- Exercise prompt: This exercise calls for an exact copy of the listing, with no pictures kept.

- Task material:

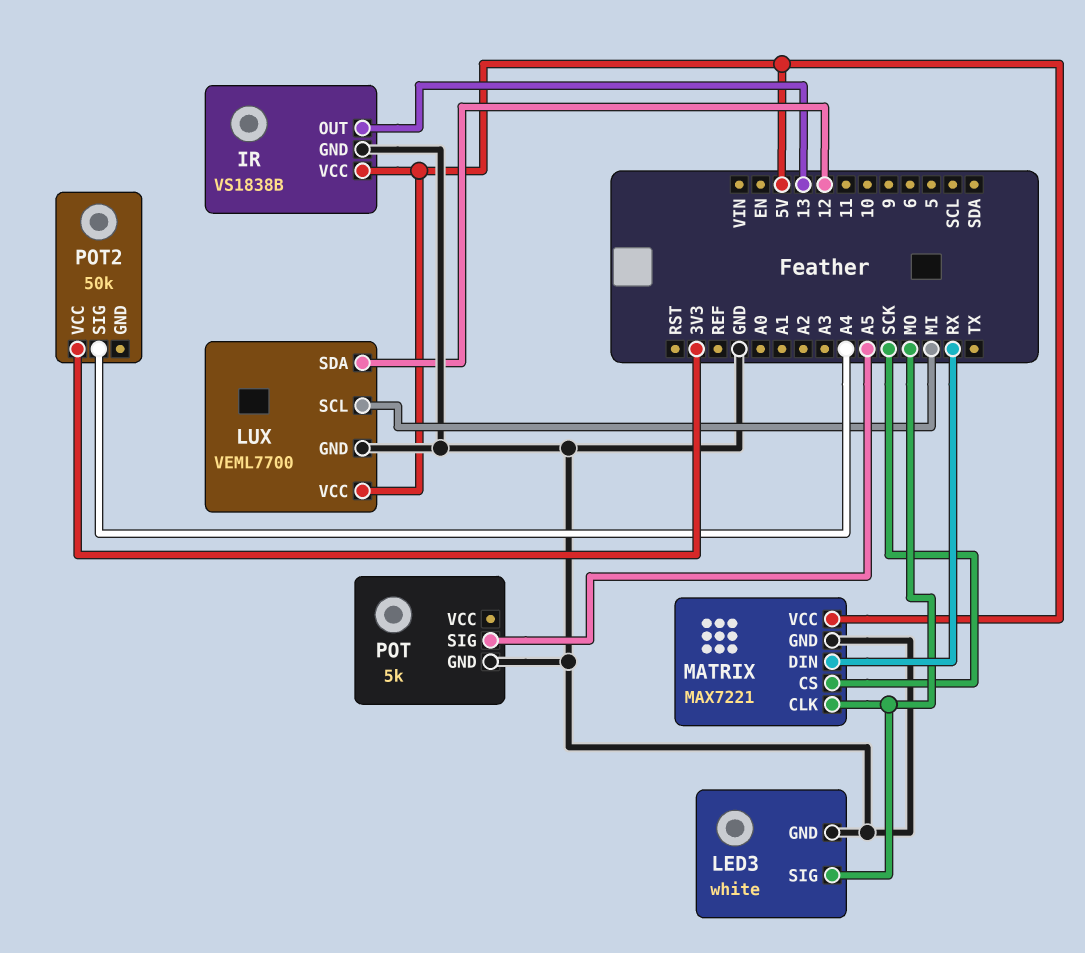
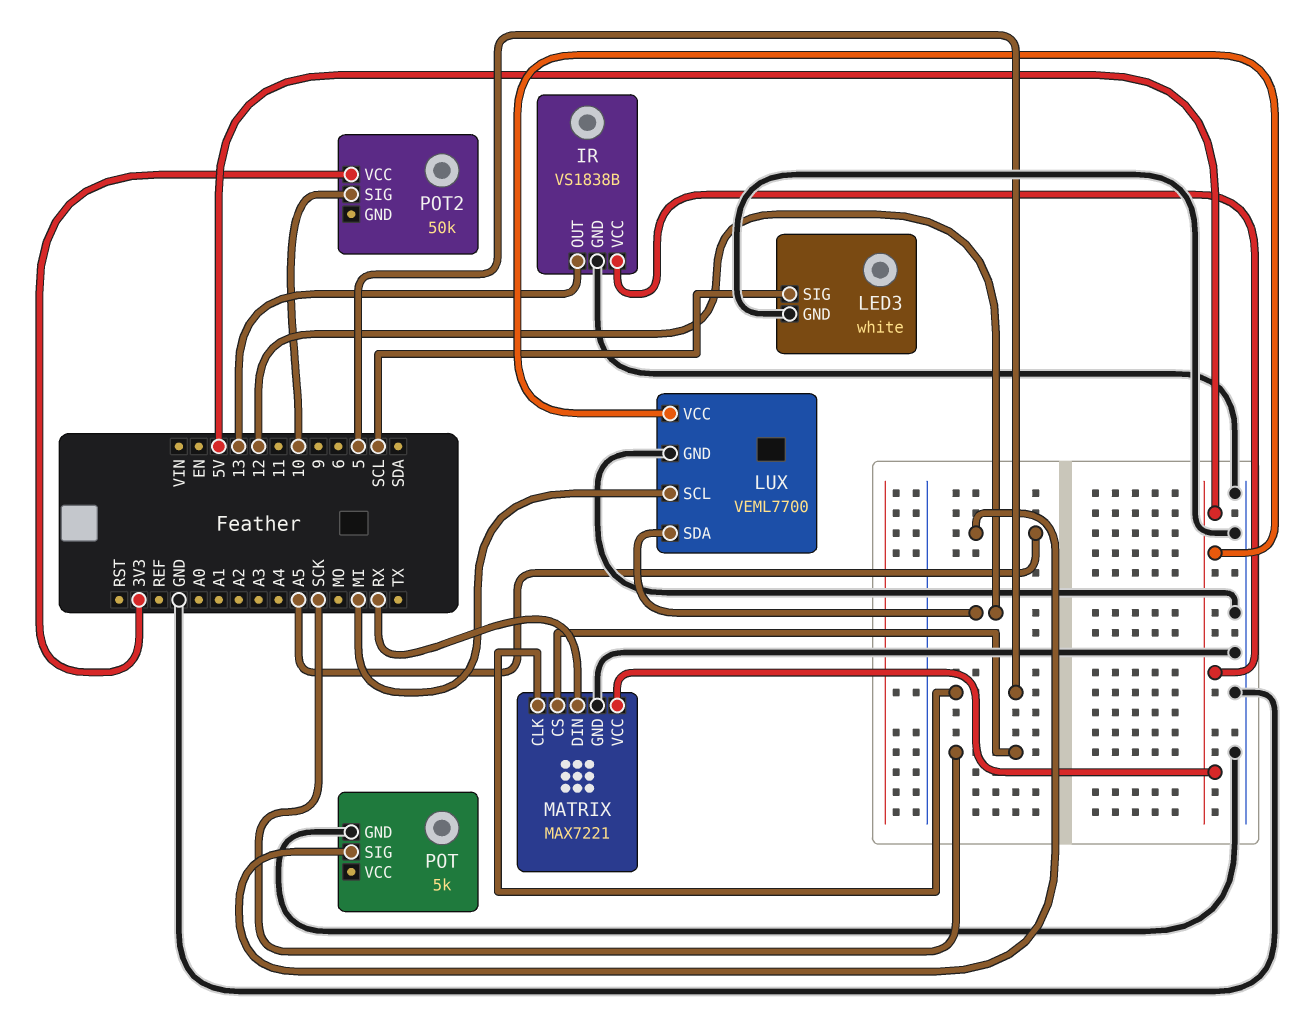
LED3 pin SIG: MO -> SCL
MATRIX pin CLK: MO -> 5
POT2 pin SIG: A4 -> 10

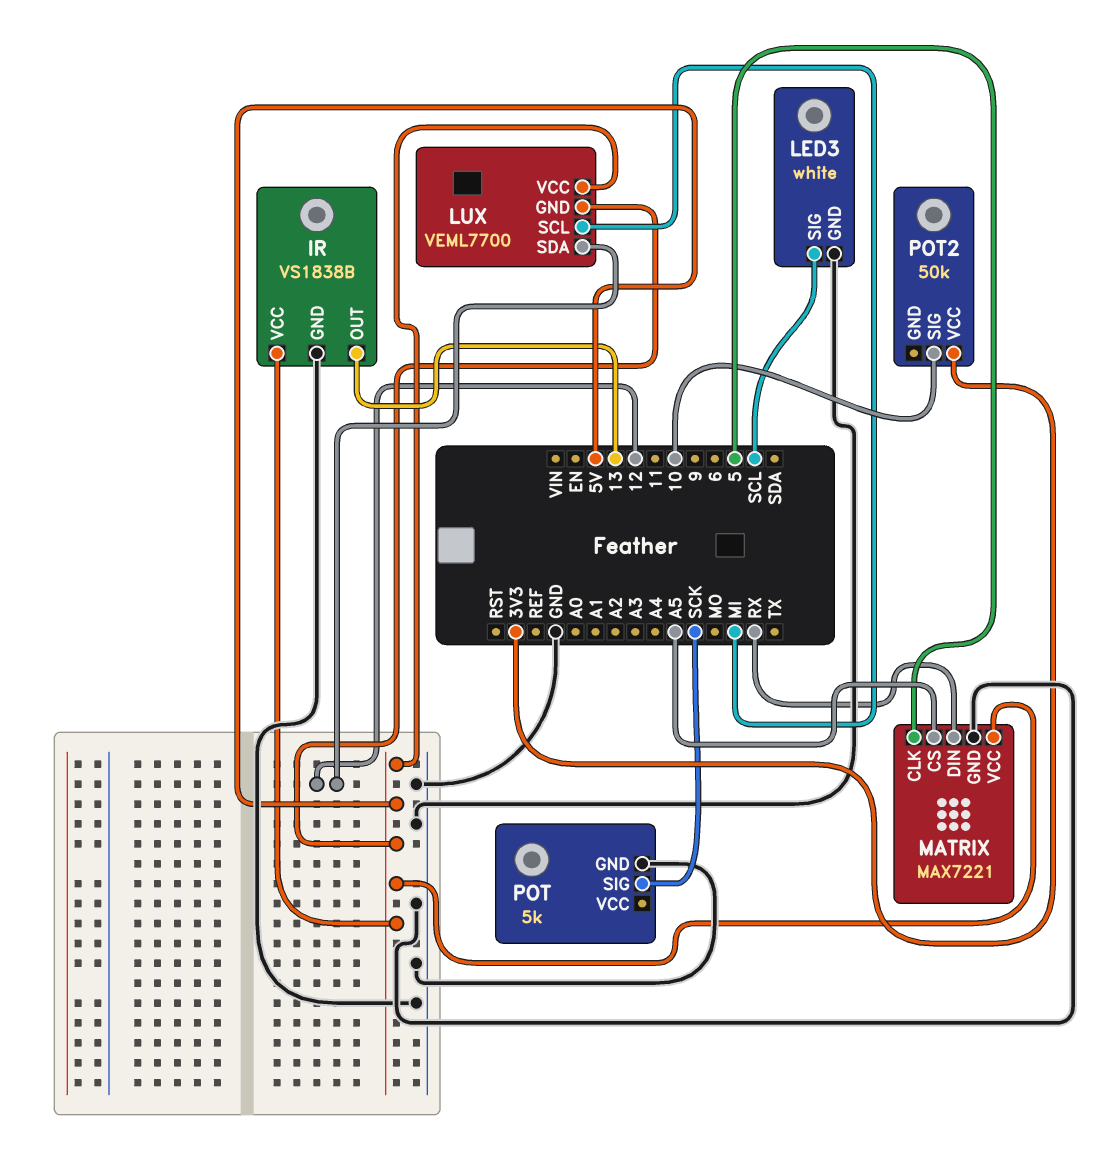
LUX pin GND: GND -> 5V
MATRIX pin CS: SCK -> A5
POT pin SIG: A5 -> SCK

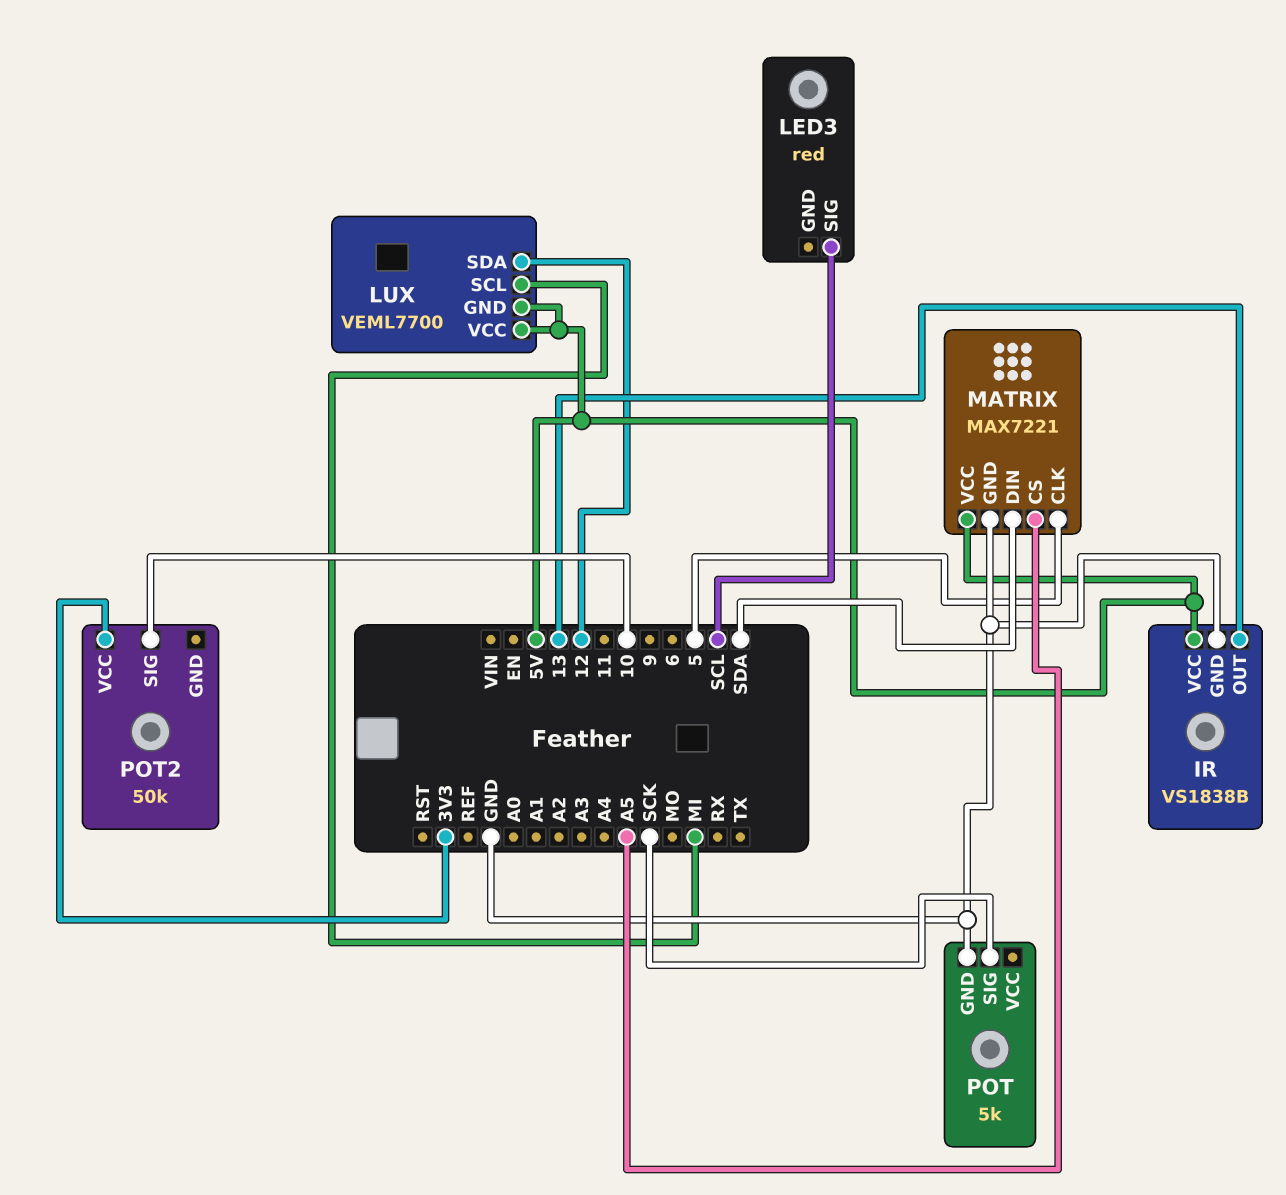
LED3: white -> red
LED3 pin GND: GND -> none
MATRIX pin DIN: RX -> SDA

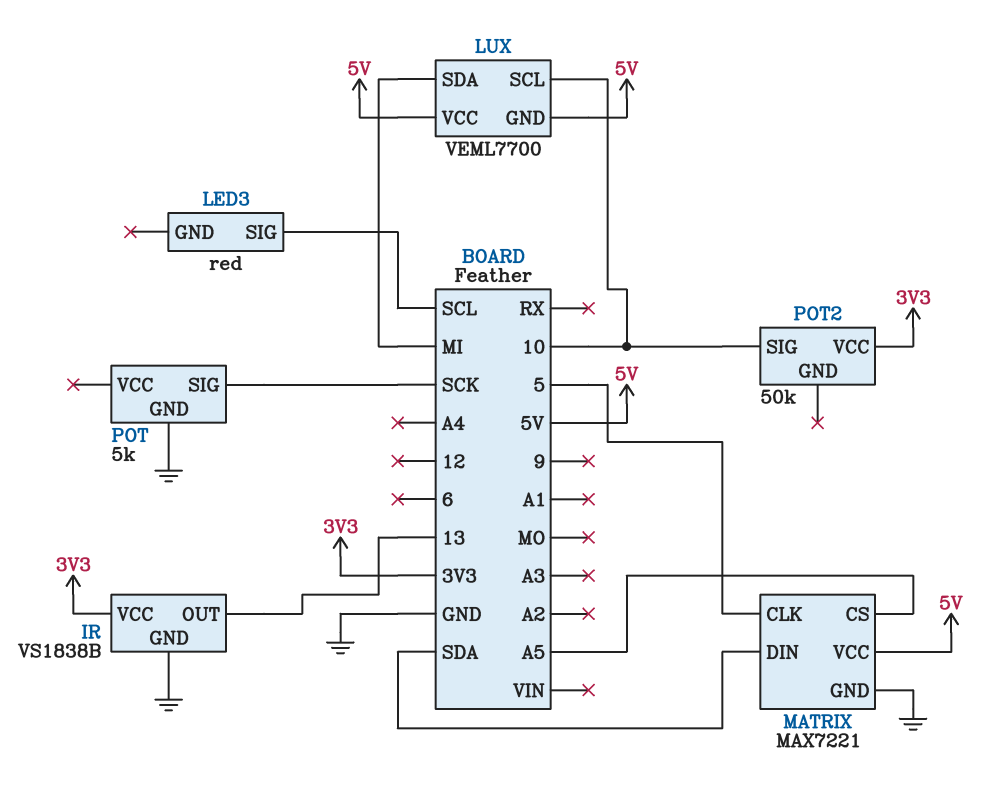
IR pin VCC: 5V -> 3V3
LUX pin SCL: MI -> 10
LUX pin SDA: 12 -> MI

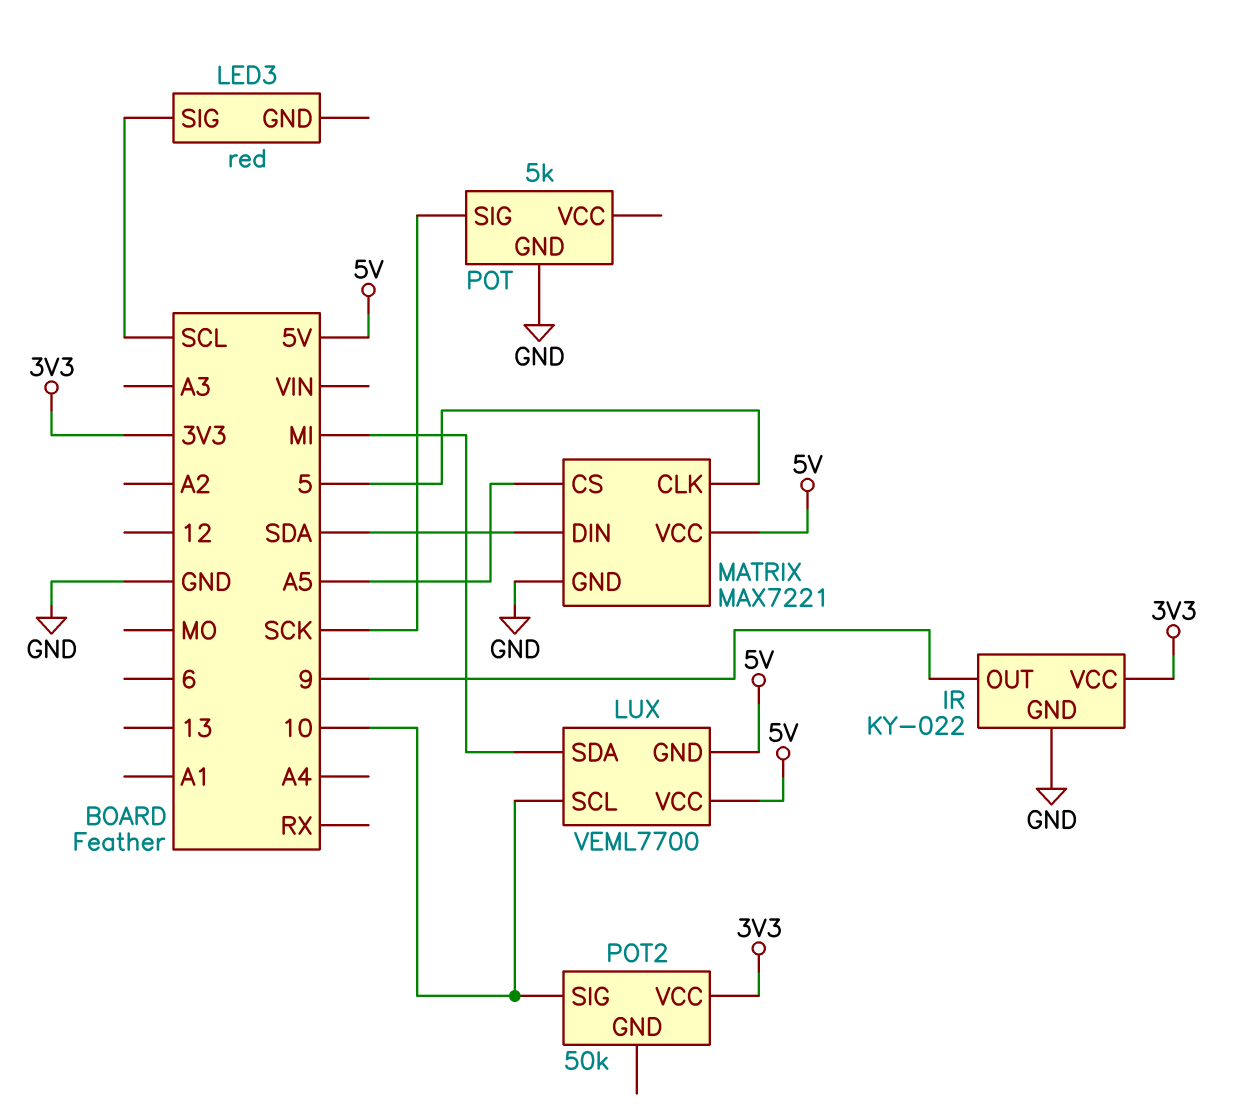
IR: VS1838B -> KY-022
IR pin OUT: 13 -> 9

- Output of the exercise:
LED3 pin SIG: MO -> SCL
MATRIX pin CLK: MO -> 5
POT2 pin SIG: A4 -> 10

LUX pin GND: GND -> 5V
MATRIX pin CS: SCK -> A5
POT pin SIG: A5 -> SCK

LED3: white -> red
LED3 pin GND: GND -> none
MATRIX pin DIN: RX -> SDA

IR pin VCC: 5V -> 3V3
LUX pin SCL: MI -> 10
LUX pin SDA: 12 -> MI

IR: VS1838B -> KY-022
IR pin OUT: 13 -> 9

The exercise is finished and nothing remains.